> [Before-and-after change data]:
--- --- ---

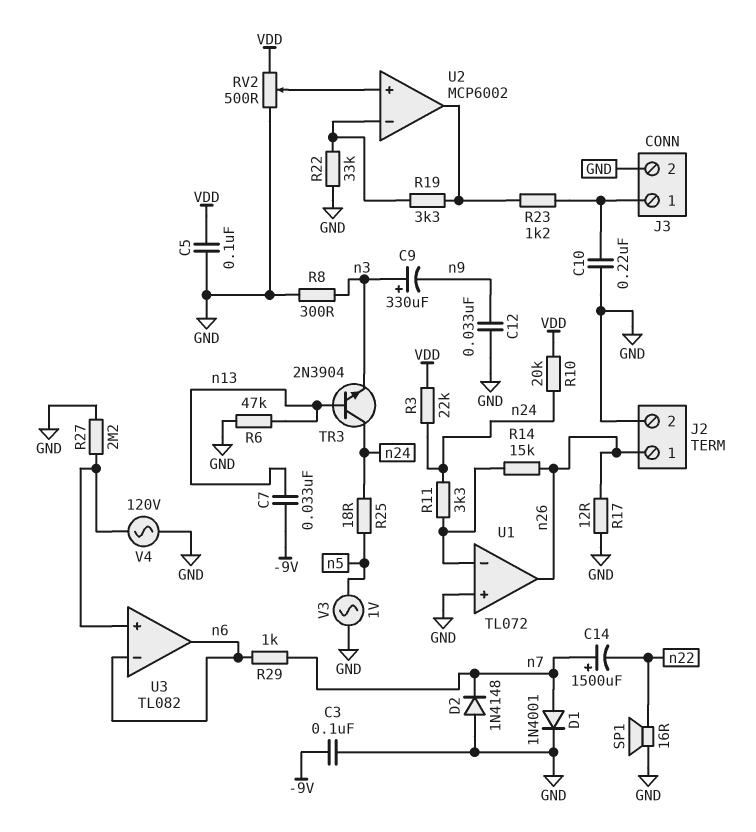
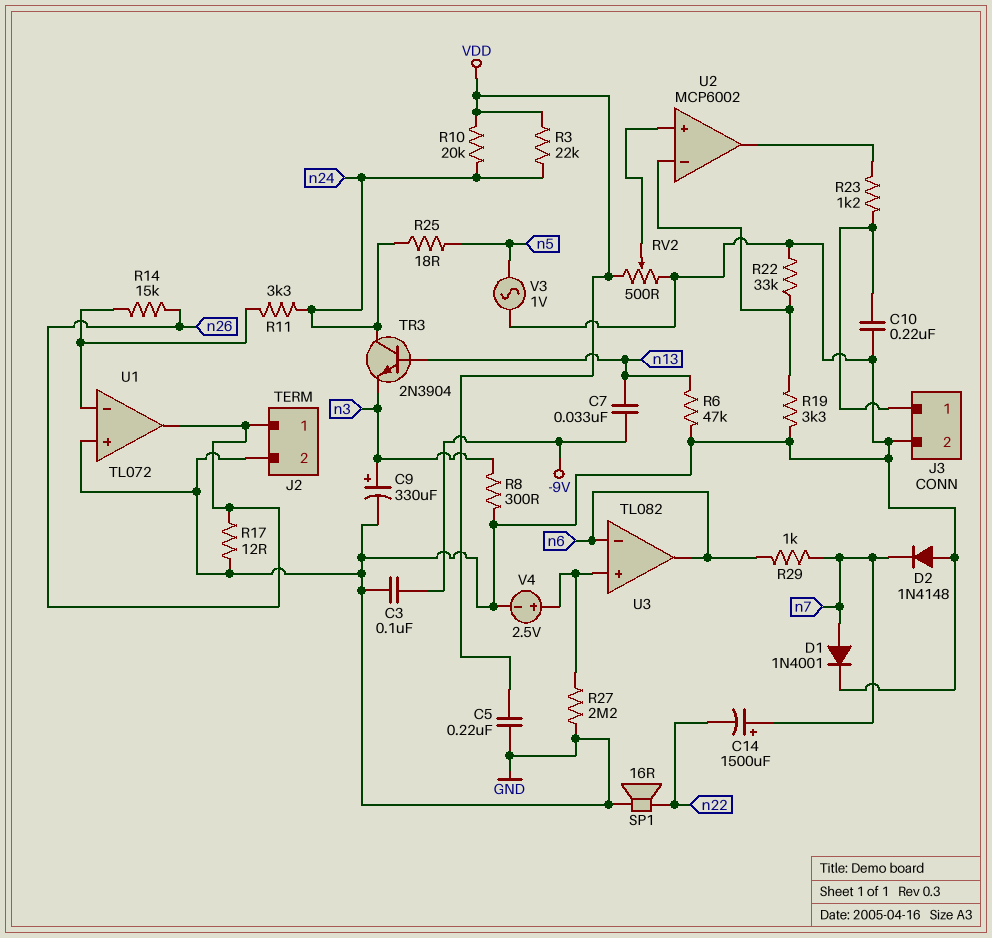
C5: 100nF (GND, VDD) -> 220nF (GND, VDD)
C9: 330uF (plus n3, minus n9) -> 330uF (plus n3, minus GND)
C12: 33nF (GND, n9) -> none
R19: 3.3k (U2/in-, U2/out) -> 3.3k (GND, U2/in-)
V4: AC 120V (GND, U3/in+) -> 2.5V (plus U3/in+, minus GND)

--- --- ---

> [Activity]: Match on "plus" and report each line of the data above that has it.

> [Exercise response]:
C9: 330uF (plus n3, minus n9) -> 330uF (plus n3, minus GND)
V4: AC 120V (GND, U3/in+) -> 2.5V (plus U3/in+, minus GND)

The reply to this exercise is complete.